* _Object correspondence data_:
[Start of section]
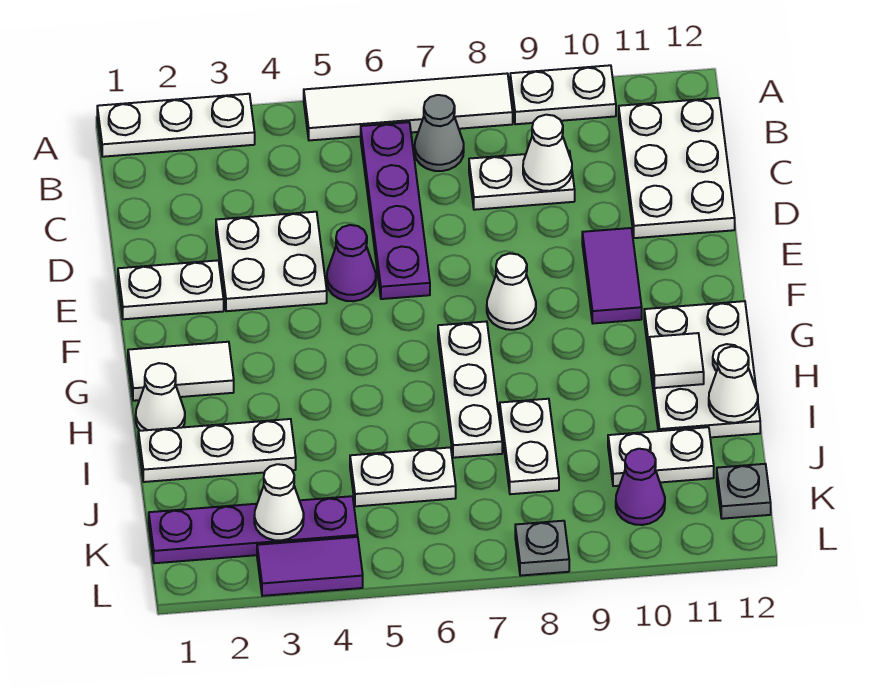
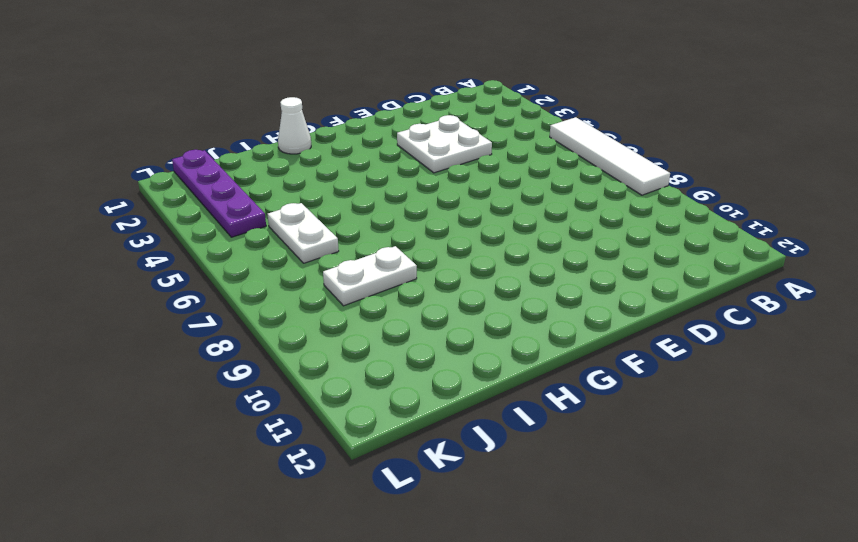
none -> white plate A1:A3 level 1
none -> white plate A9:A10 level 1
none -> purple plate B6:E6 level 1

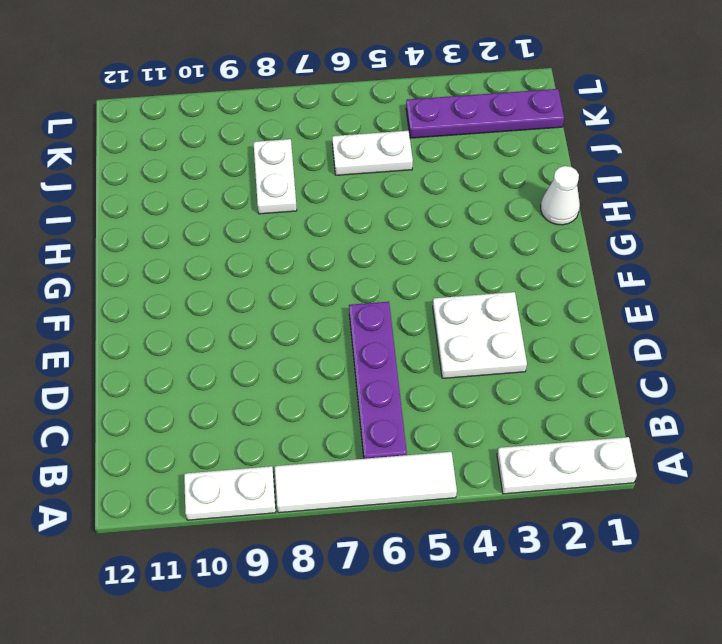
none -> grey cone B7 level 1
none -> white plate B11:D12 level 1
none -> white plate C8:C9 level 1

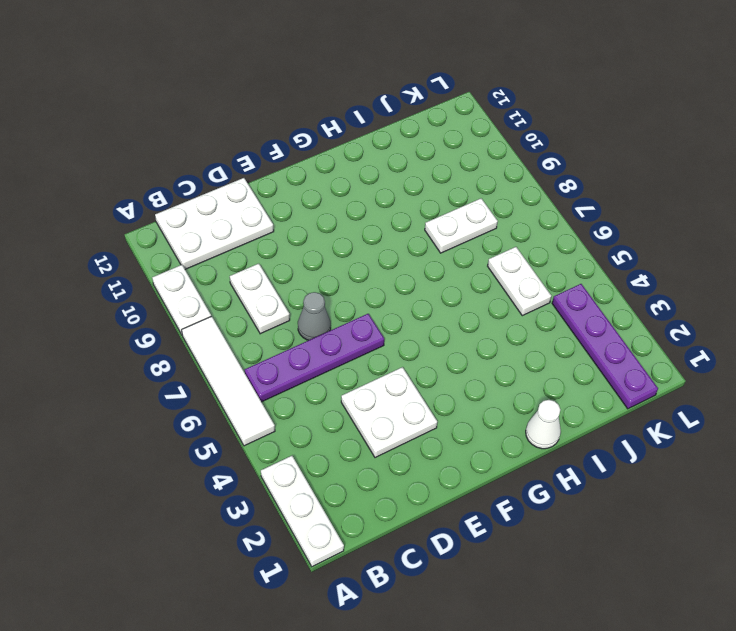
grey cone D7 level 1 -> grey cone B7 level 1
none -> white plate E1:E2 level 1
none -> purple cone E5 level 1
none -> purple tile E10:F10 level 1

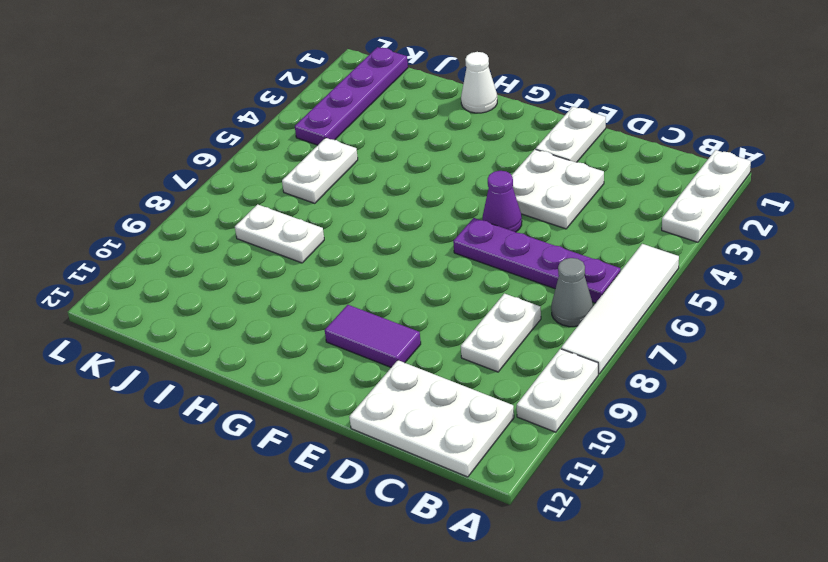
none -> white cone F8 level 1
none -> white tile G1:G2 level 1
none -> white plate G7:I7 level 1

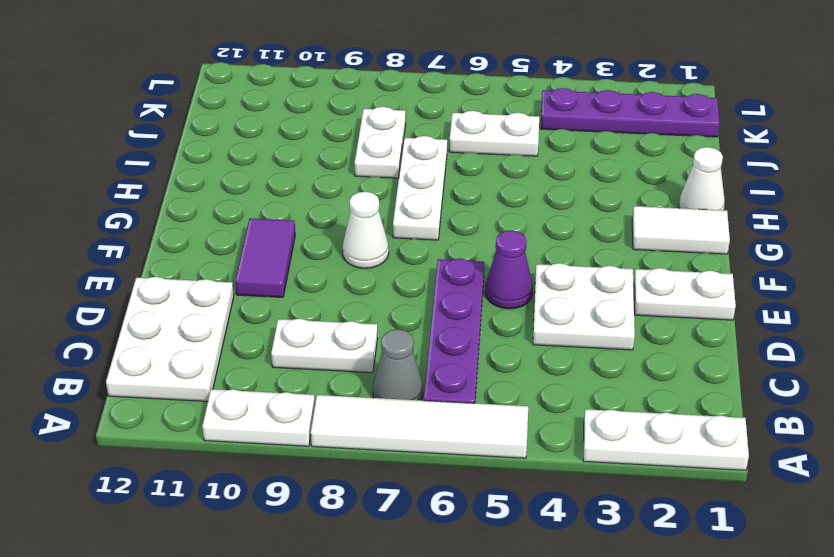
none -> white plate G11:I12 level 1
none -> white plate I1:I3 level 1
none -> white plate J10:J11 level 1

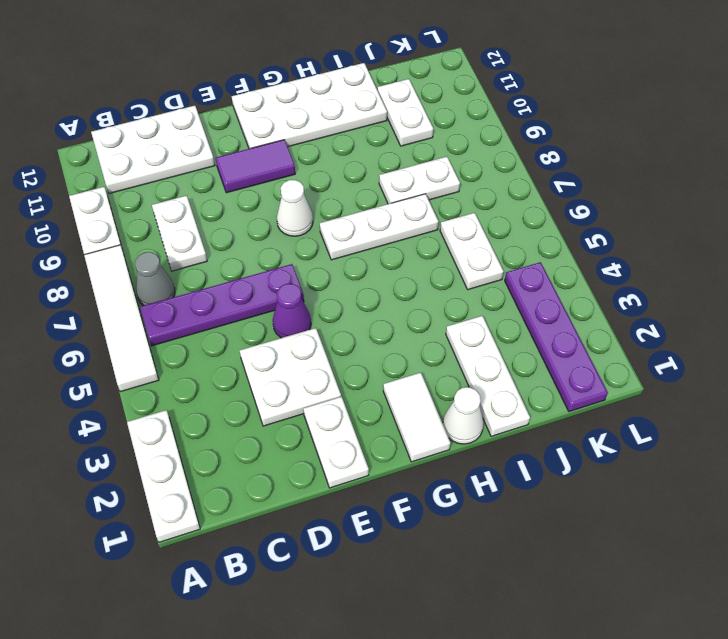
white plate F11:I12 level 1 -> white plate G11:I12 level 1
none -> purple cone K10 level 1
none -> grey plate K12 level 1
none -> purple tile L3:L4 level 1

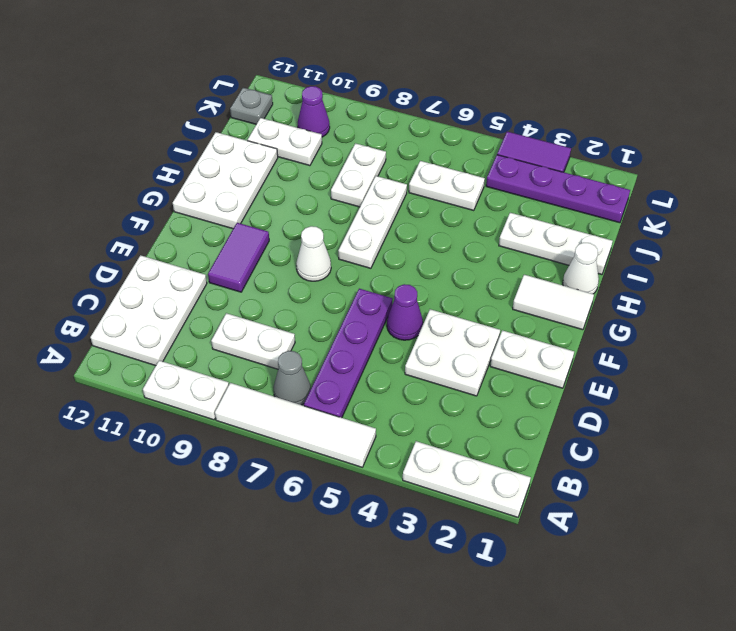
none -> grey plate L8 level 1
none -> white cone C9 level 2
none -> white tile H11 level 2

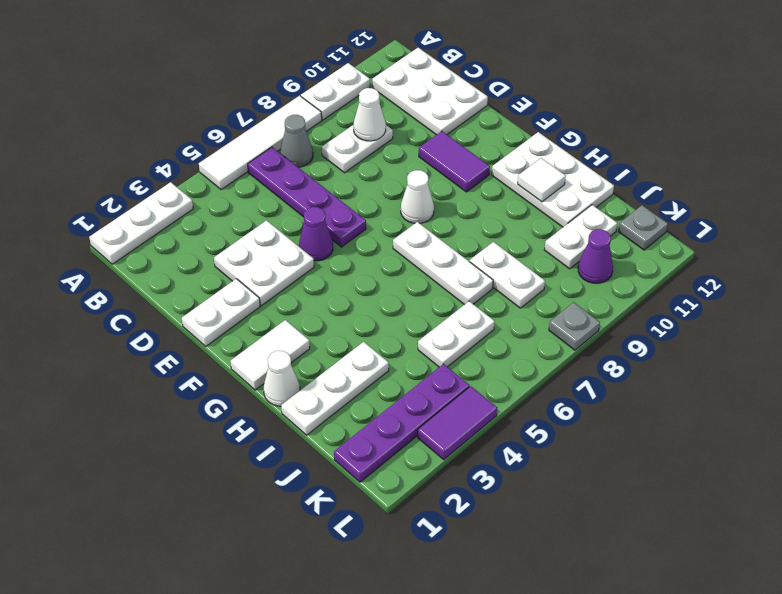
none -> white cone I12 level 2
none -> white cone K3 level 2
[End of section]
* _EXERCISE GOAL_:
From the entries above, copy every line containing the word "purple".

* _OUTPUT FOR THIS EXERCISE_:
none -> purple plate B6:E6 level 1
none -> purple cone E5 level 1
none -> purple tile E10:F10 level 1
none -> purple cone K10 level 1
none -> purple tile L3:L4 level 1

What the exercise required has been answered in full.